** DATA SECTION **

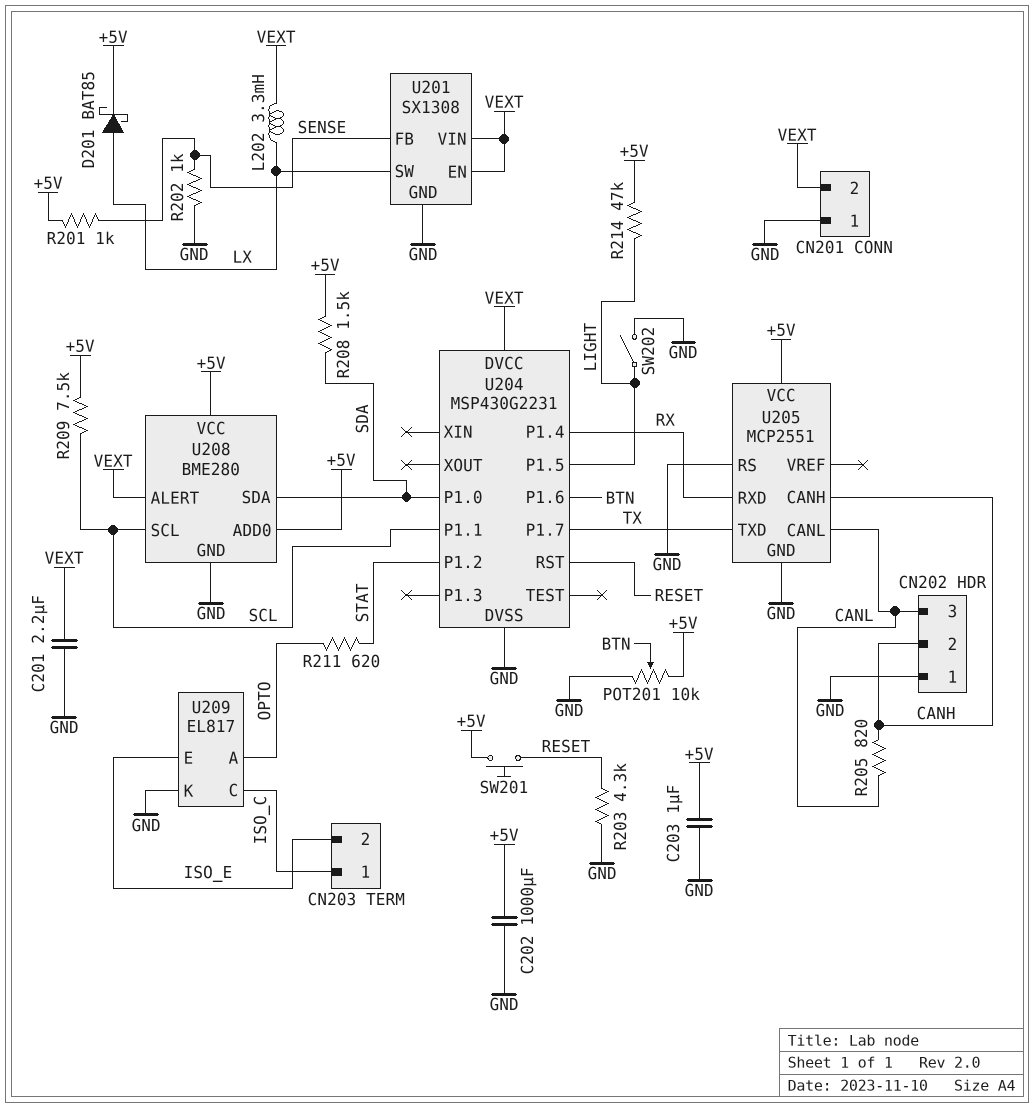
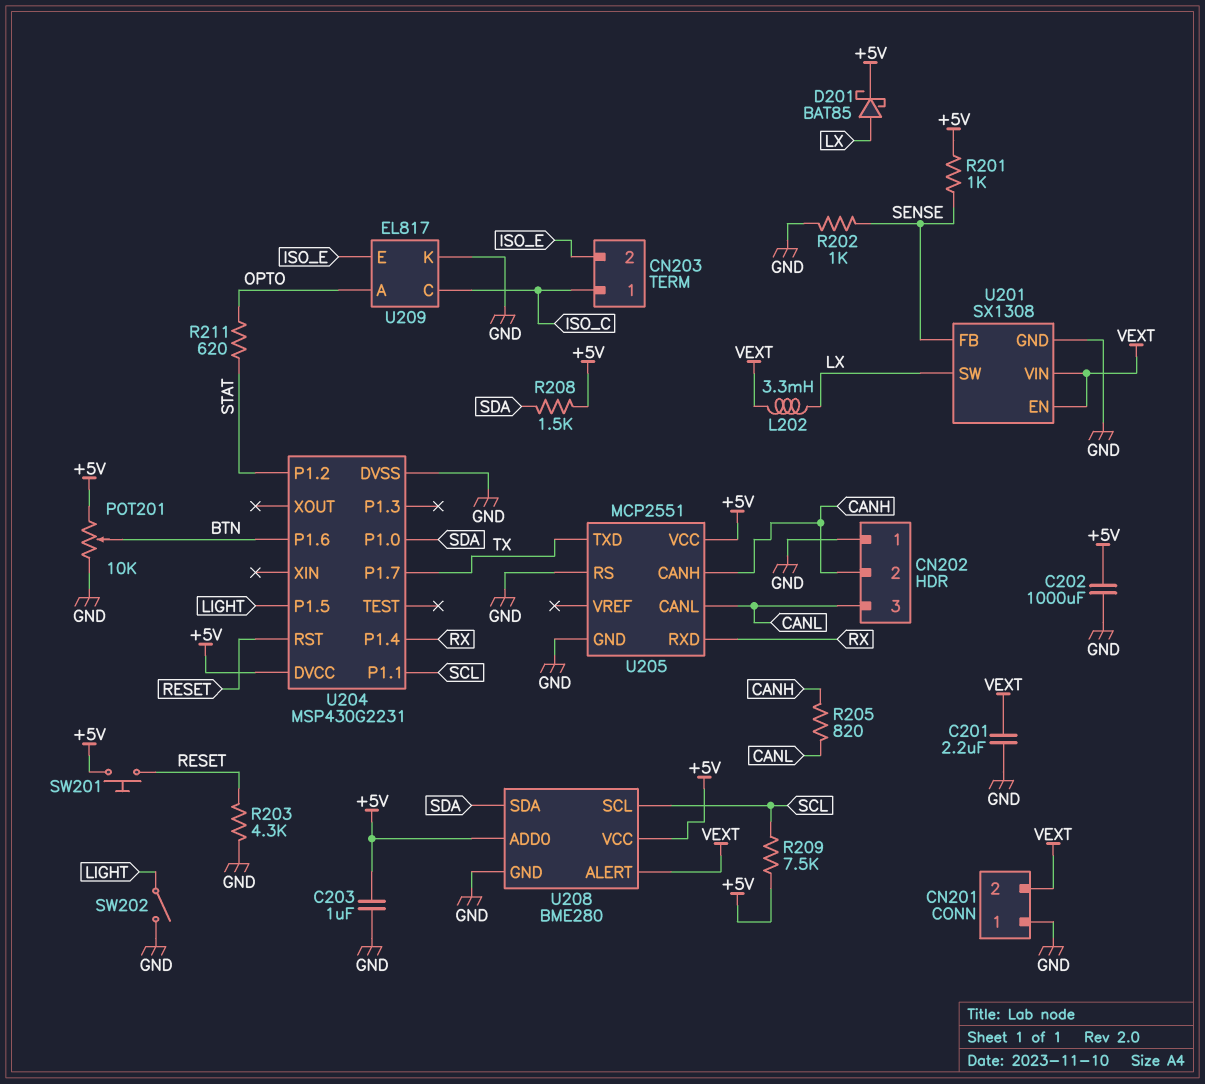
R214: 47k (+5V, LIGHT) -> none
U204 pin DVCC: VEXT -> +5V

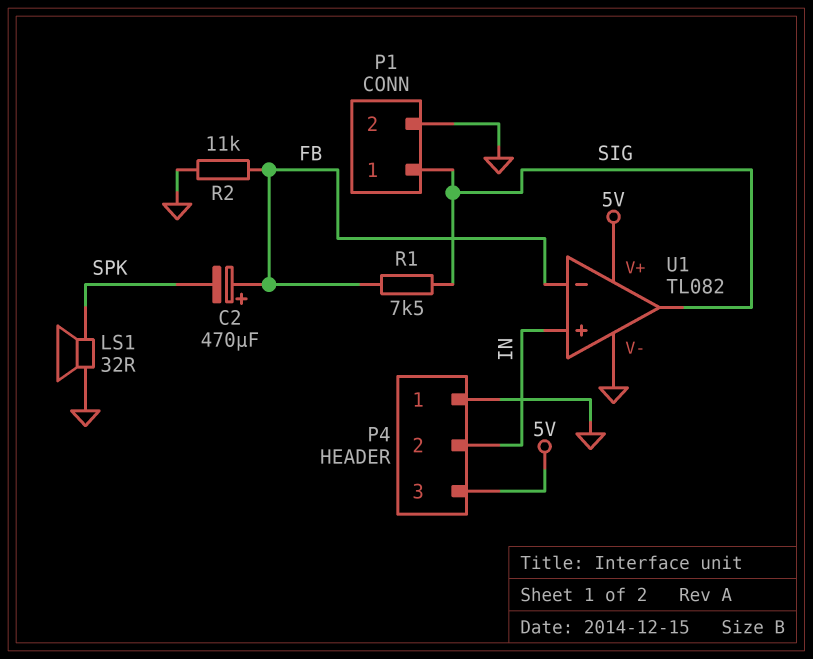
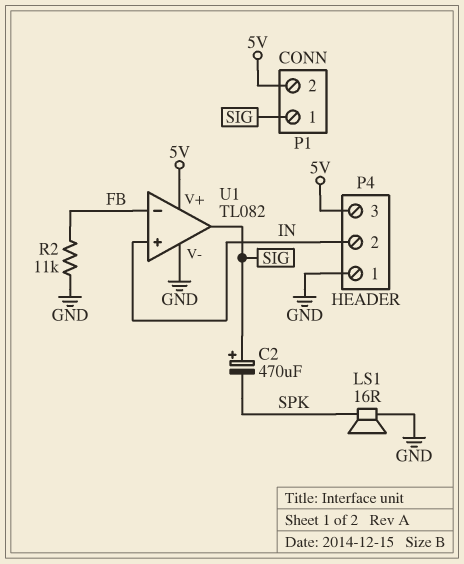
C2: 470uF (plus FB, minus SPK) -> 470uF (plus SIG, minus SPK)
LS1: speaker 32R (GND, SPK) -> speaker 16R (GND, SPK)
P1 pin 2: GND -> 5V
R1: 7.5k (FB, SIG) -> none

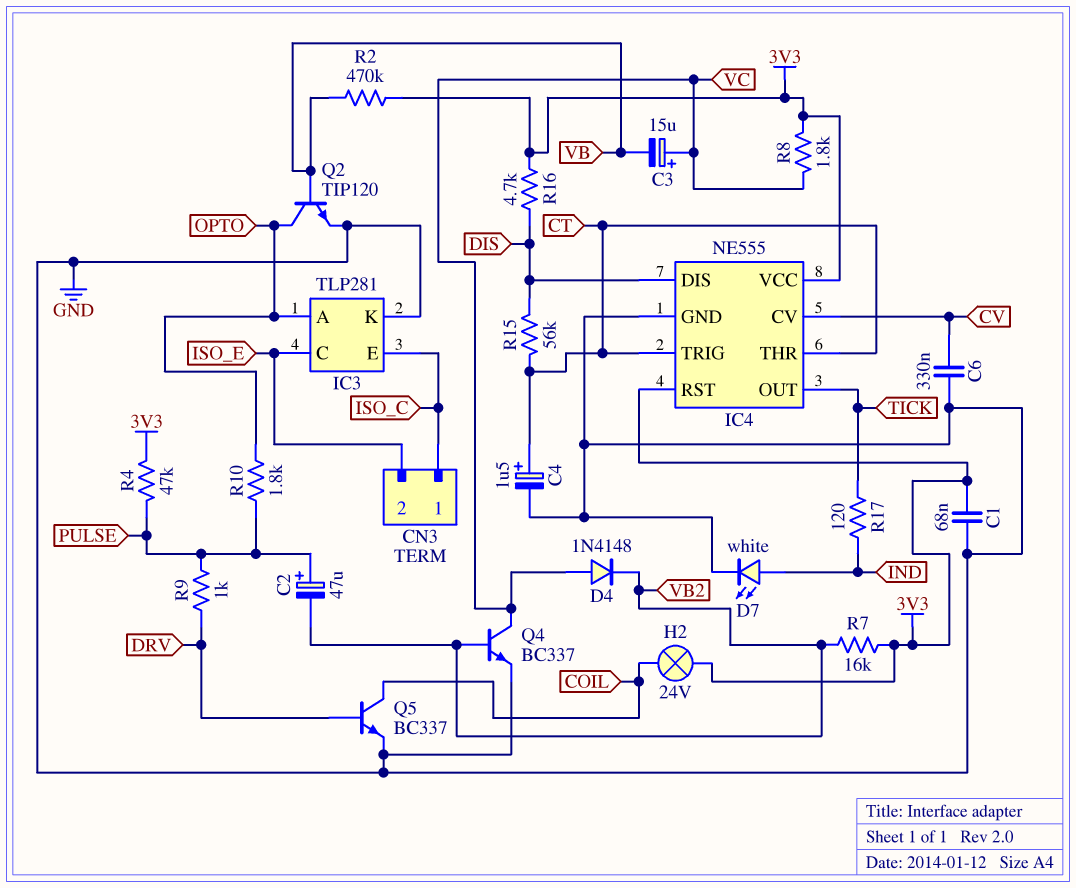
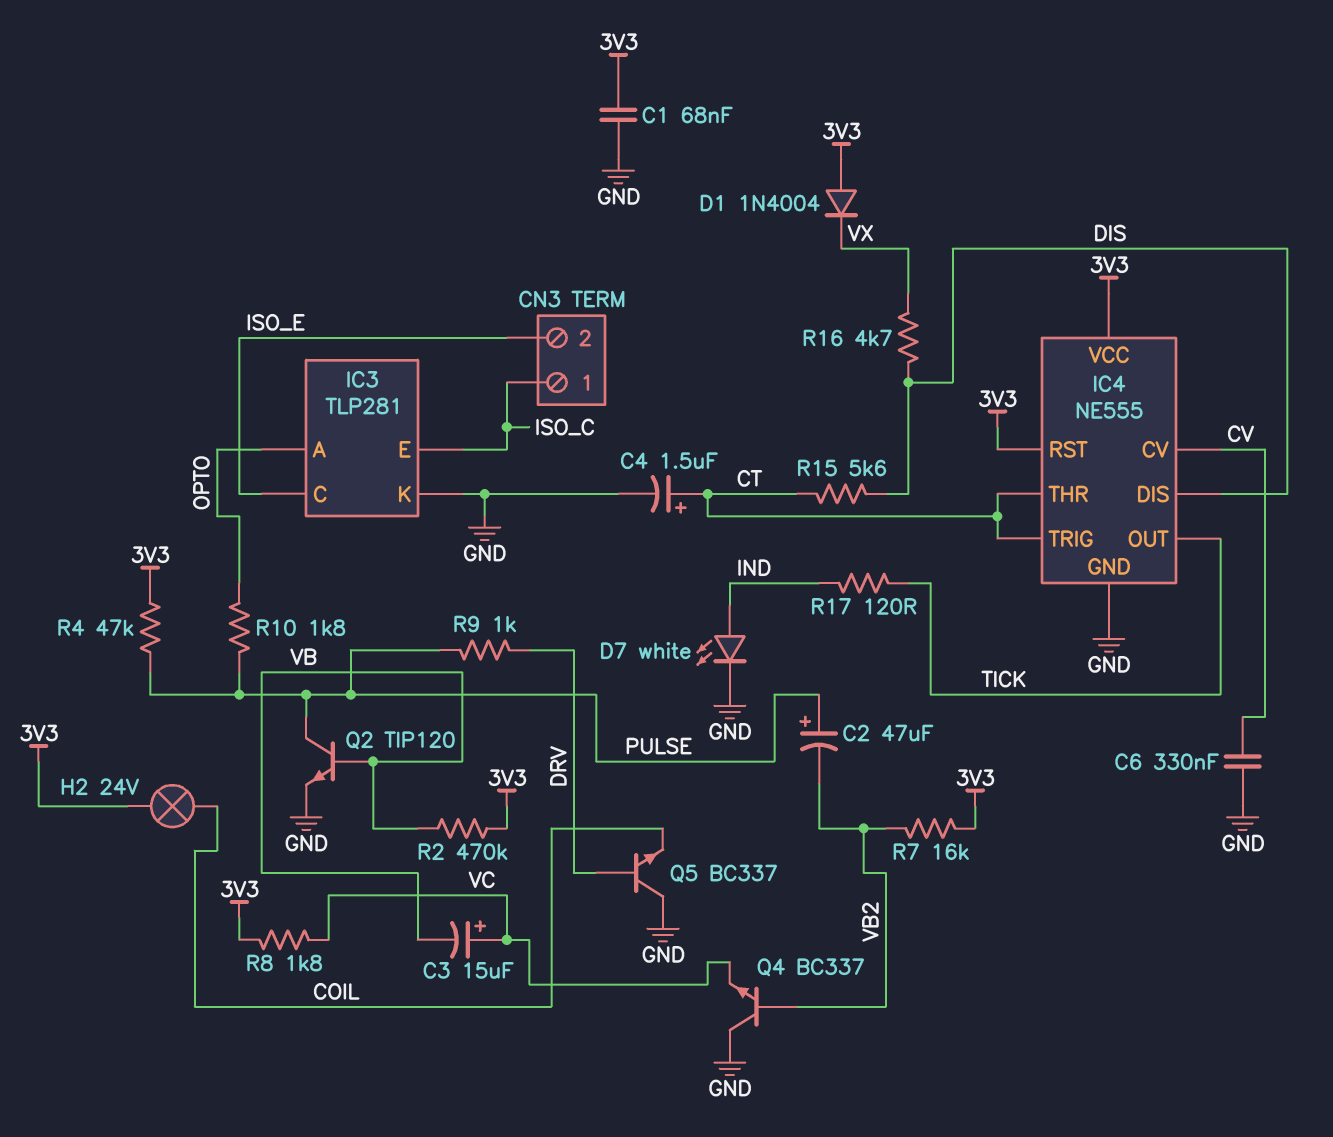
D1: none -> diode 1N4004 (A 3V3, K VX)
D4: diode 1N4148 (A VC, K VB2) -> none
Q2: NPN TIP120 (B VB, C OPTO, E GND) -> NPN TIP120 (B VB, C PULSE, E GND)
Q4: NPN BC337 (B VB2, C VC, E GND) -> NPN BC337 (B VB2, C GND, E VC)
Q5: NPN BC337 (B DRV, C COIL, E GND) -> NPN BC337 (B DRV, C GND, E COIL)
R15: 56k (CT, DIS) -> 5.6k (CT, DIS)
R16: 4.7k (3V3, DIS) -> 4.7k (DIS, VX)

** PROMPT **
Transcribe the data exactly, minus any images.

** EXERCISE SOLUTION **
R214: 47k (+5V, LIGHT) -> none
U204 pin DVCC: VEXT -> +5V

C2: 470uF (plus FB, minus SPK) -> 470uF (plus SIG, minus SPK)
LS1: speaker 32R (GND, SPK) -> speaker 16R (GND, SPK)
P1 pin 2: GND -> 5V
R1: 7.5k (FB, SIG) -> none

D1: none -> diode 1N4004 (A 3V3, K VX)
D4: diode 1N4148 (A VC, K VB2) -> none
Q2: NPN TIP120 (B VB, C OPTO, E GND) -> NPN TIP120 (B VB, C PULSE, E GND)
Q4: NPN BC337 (B VB2, C VC, E GND) -> NPN BC337 (B VB2, C GND, E VC)
Q5: NPN BC337 (B DRV, C COIL, E GND) -> NPN BC337 (B DRV, C GND, E COIL)
R15: 56k (CT, DIS) -> 5.6k (CT, DIS)
R16: 4.7k (3V3, DIS) -> 4.7k (DIS, VX)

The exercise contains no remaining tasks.